• EXERCISE OBJECTIVE
In the listing below, find each line with the string "watering" and return it.

• RECORDS FOR THIS TASK
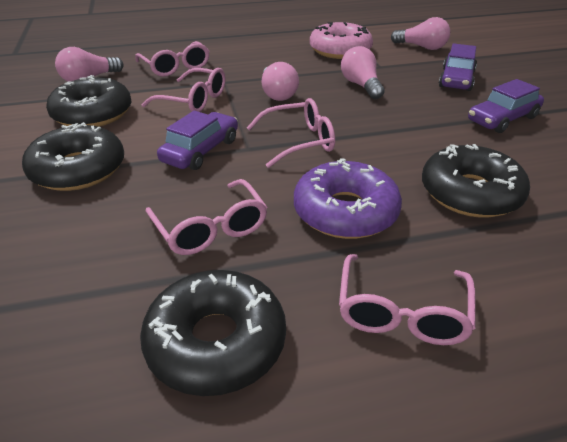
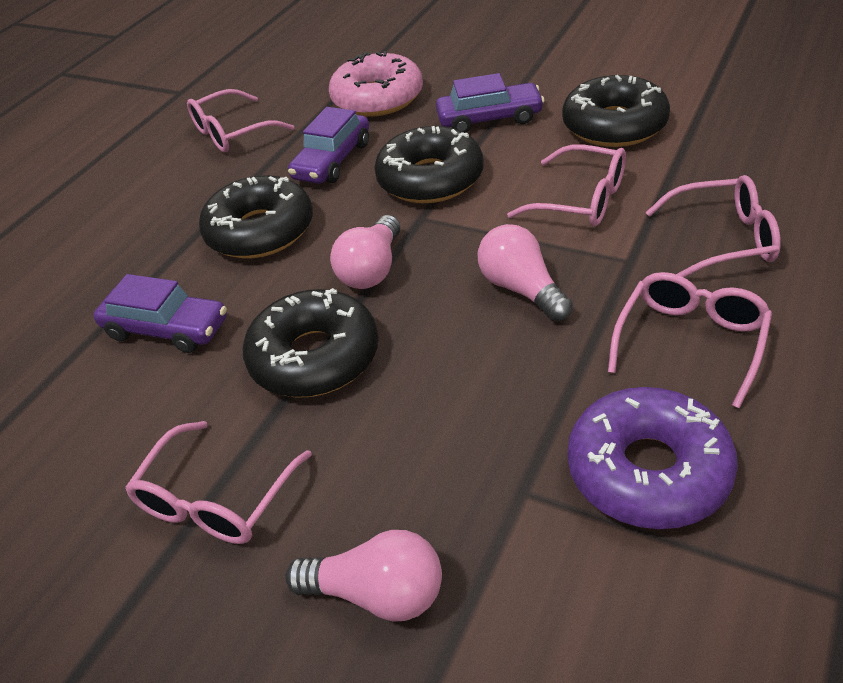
pink light bulb: 4 -> 3

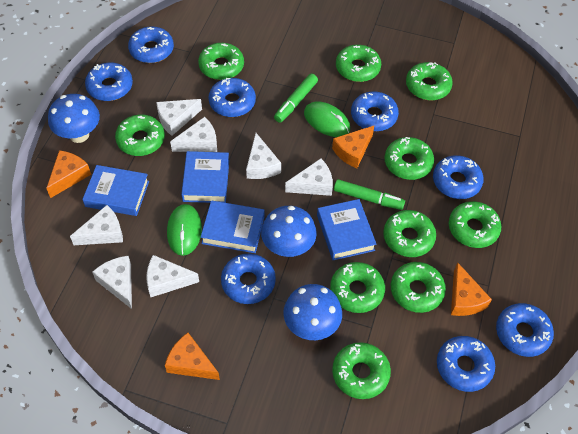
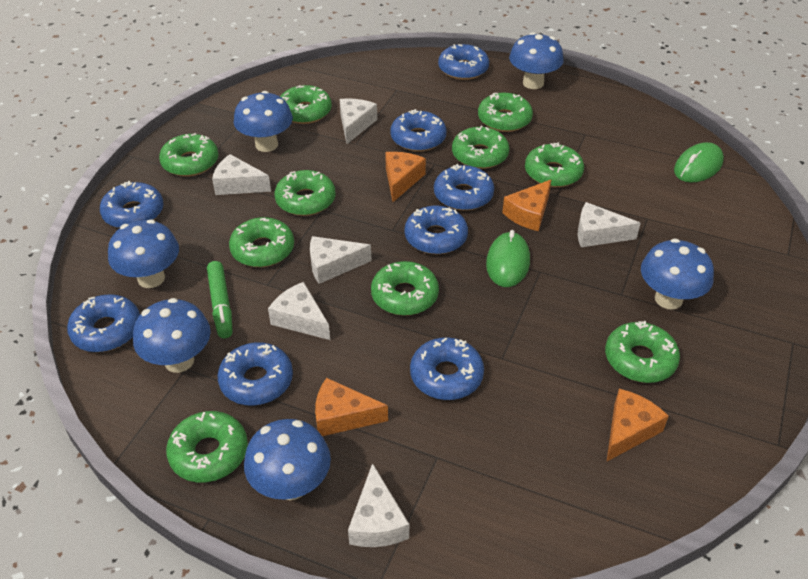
blue book: 4 -> 0
blue mushroom: 3 -> 6
green marker: 2 -> 1
white cheese: 7 -> 6

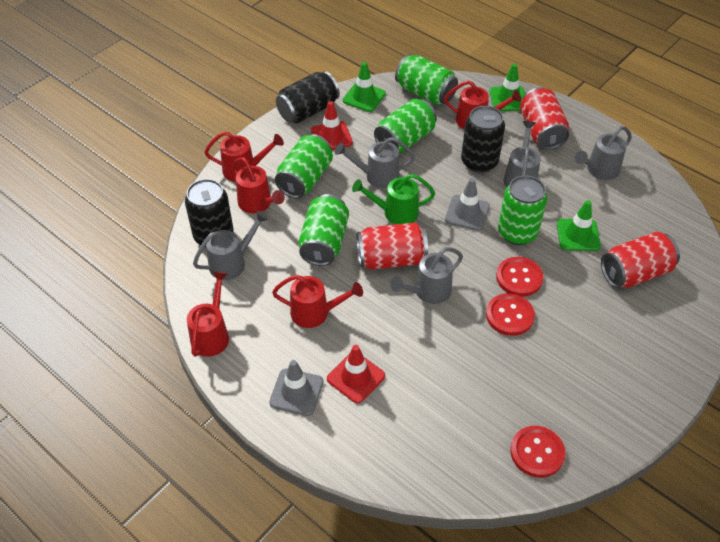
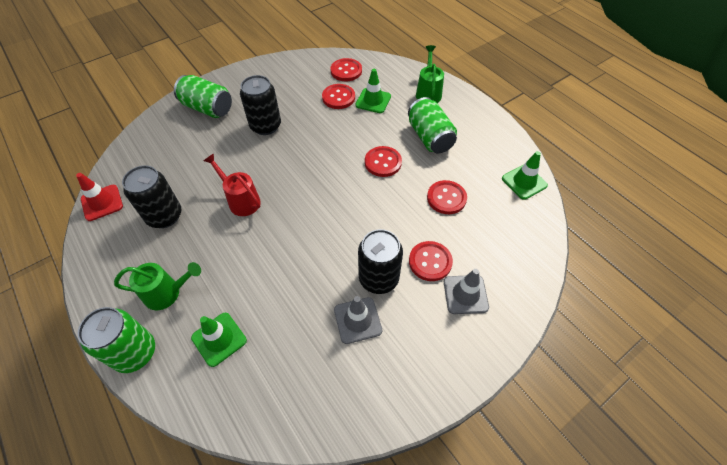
green can: 5 -> 3
green watering can: 1 -> 2
grey watering can: 5 -> 0
red button: 3 -> 5
red can: 3 -> 0
red traffic cone: 2 -> 1
red watering can: 5 -> 1

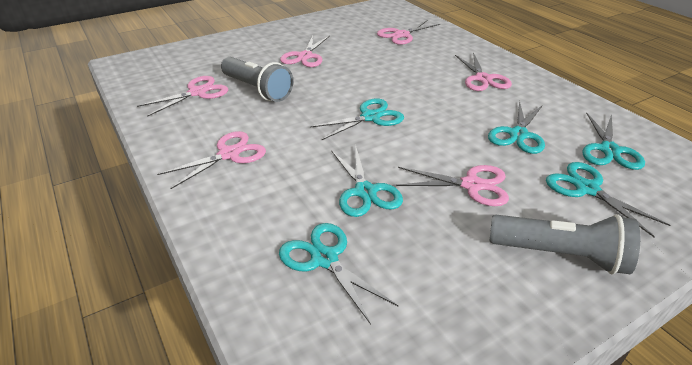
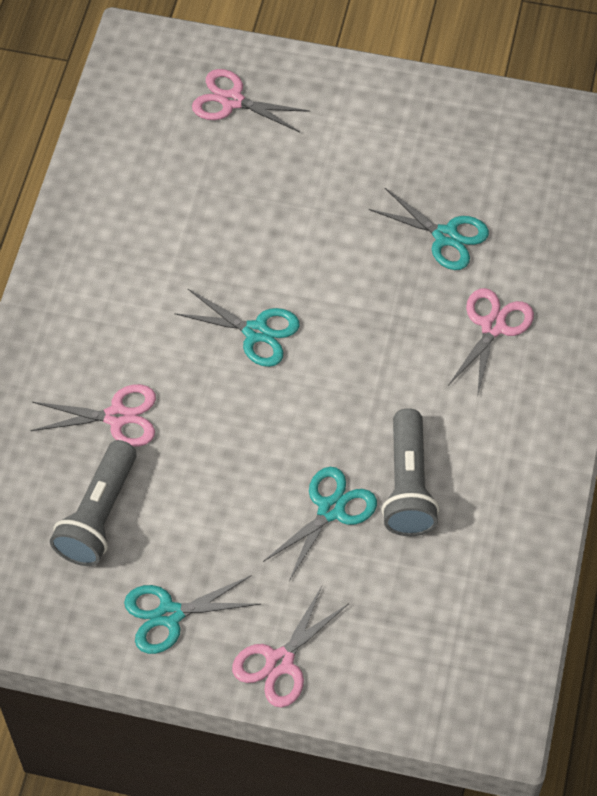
pink scissors: 6 -> 4
turquoise scissors: 6 -> 4

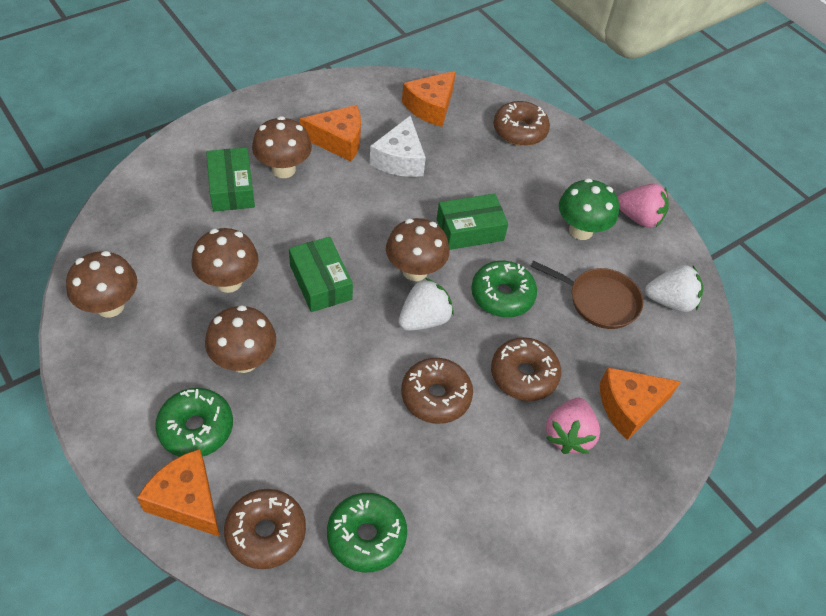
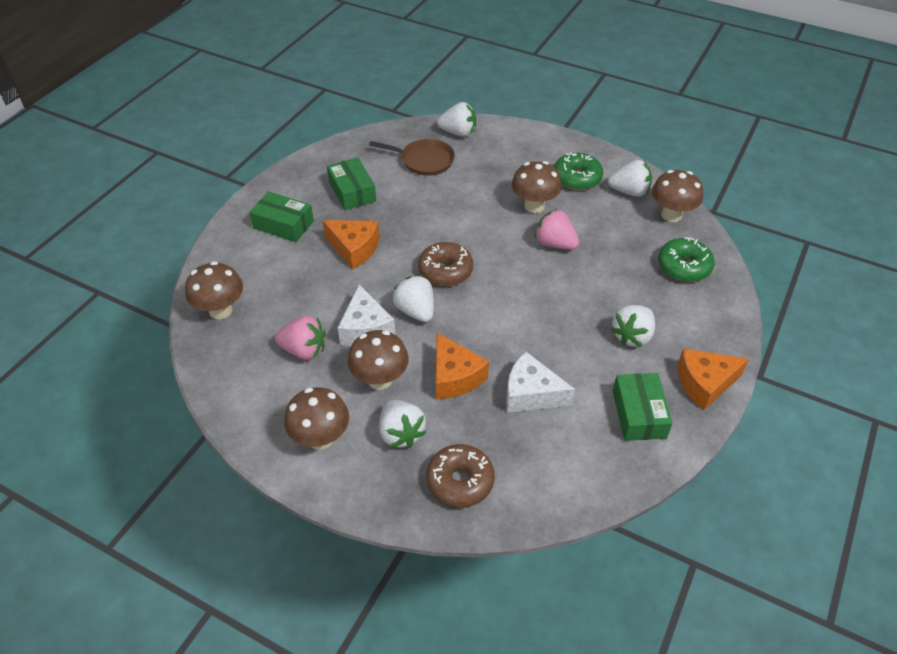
brown donut: 4 -> 2
green donut: 3 -> 2
green mushroom: 1 -> 0
orange cheese: 4 -> 3
white cheese: 1 -> 2
white strawberry: 2 -> 5

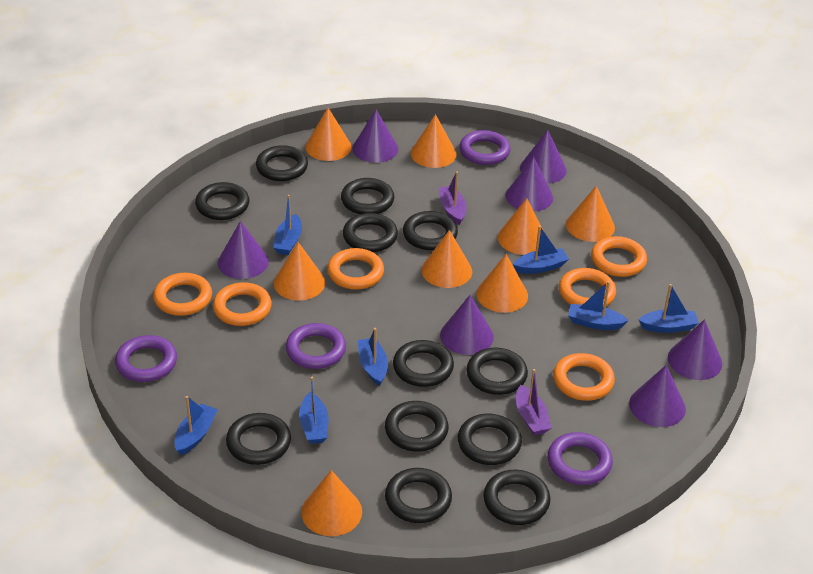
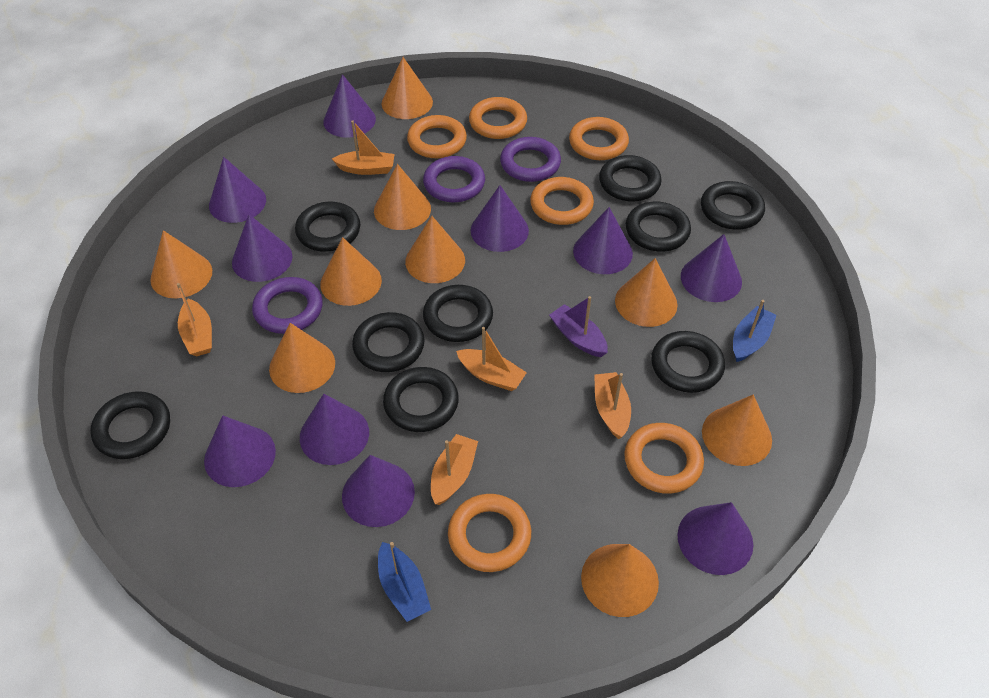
black ring: 12 -> 9
blue boat: 7 -> 2
orange boat: 0 -> 5
orange cone: 8 -> 9
purple boat: 2 -> 1
purple cone: 7 -> 10
purple ring: 4 -> 3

• EXERCISE OUTPUT
green watering can: 1 -> 2
grey watering can: 5 -> 0
red watering can: 5 -> 1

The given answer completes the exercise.